> **What needs to be done**
Copy out each line of the listing below that contains the word "hammer".

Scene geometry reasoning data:
################

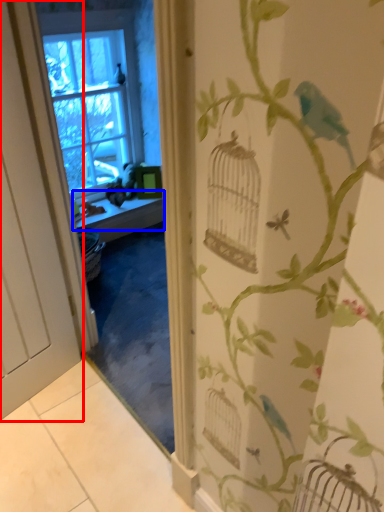
Question: Which of the following is the closest to the observer, door (highlighted by a red box) or window sill (highlighted by a blue box)?

Choices:
 (A) door
 (B) window sill

Answer: (A)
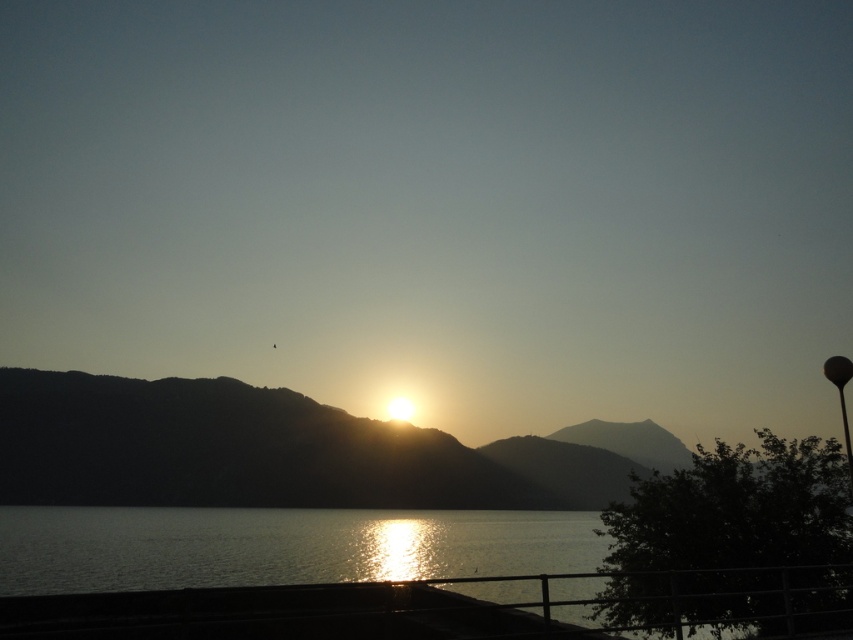
You are standing on the dock and want to know how far the point at coordinates (393, 452) is from your current position. Can you determine the distance?

The distance of point (393, 452) from camera is 845.65 feet, so the point is 845.65 feet away from your current position on the dock.

Consider the image. You are standing on a dock overlooking a lake at sunset. You notice a point marked at coordinates [265,451]. What object is located at that point?

The silvery metallic mountain at center is located at point [265,451].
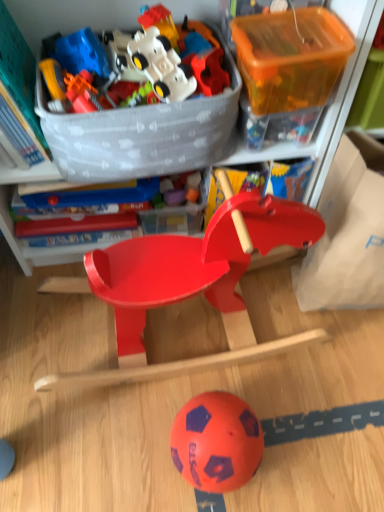
Identify the location of free point below matte plastic rocking horse at center, the 6th toy viewed from the top (from a real-world perspective). (171, 328).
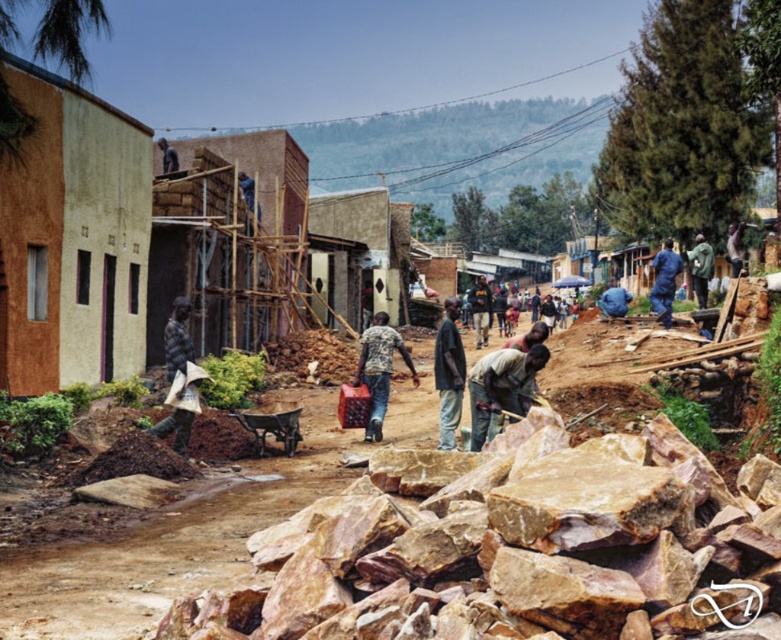
Can you confirm if blue fabric bag at center is positioned below dark brown wooden pole at upper center?

Yes, blue fabric bag at center is below dark brown wooden pole at upper center.

Is blue fabric bag at center wider than dark brown wooden pole at upper center?

Correct, the width of blue fabric bag at center exceeds that of dark brown wooden pole at upper center.

Locate an element on the screen. The height and width of the screenshot is (640, 781). blue fabric bag at center is located at coordinates (612, 300).

Between dark brown leather hammer at center and dark brown wooden pole at upper center, which one appears on the left side from the viewer's perspective?

From the viewer's perspective, dark brown wooden pole at upper center appears more on the left side.

Between dark brown leather hammer at center and dark brown wooden pole at upper center, which one is positioned lower?

Positioned lower is dark brown leather hammer at center.

What do you see at coordinates (501, 388) in the screenshot?
I see `dark brown leather hammer at center` at bounding box center [501, 388].

Locate an element on the screen. This screenshot has height=640, width=781. dark brown leather hammer at center is located at coordinates coord(501,388).

Measure the distance from blue fabric at right to dark brown wooden pole at upper center.

The distance of blue fabric at right from dark brown wooden pole at upper center is 12.88 meters.

Is point (655, 284) less distant than point (173, 160)?

Yes.

Find the location of a particular element. The height and width of the screenshot is (640, 781). blue fabric at right is located at coordinates (664, 282).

################

> **Solution for this problem**
Between dark brown leather hammer at center and dark brown wooden pole at upper center, which one appears on the left side from the viewer's perspective?
Between dark brown leather hammer at center and dark brown wooden pole at upper center, which one is positioned lower?
Positioned lower is dark brown leather hammer at center.
I see `dark brown leather hammer at center` at bounding box center [501, 388].
Locate an element on the screen. This screenshot has height=640, width=781. dark brown leather hammer at center is located at coordinates coord(501,388).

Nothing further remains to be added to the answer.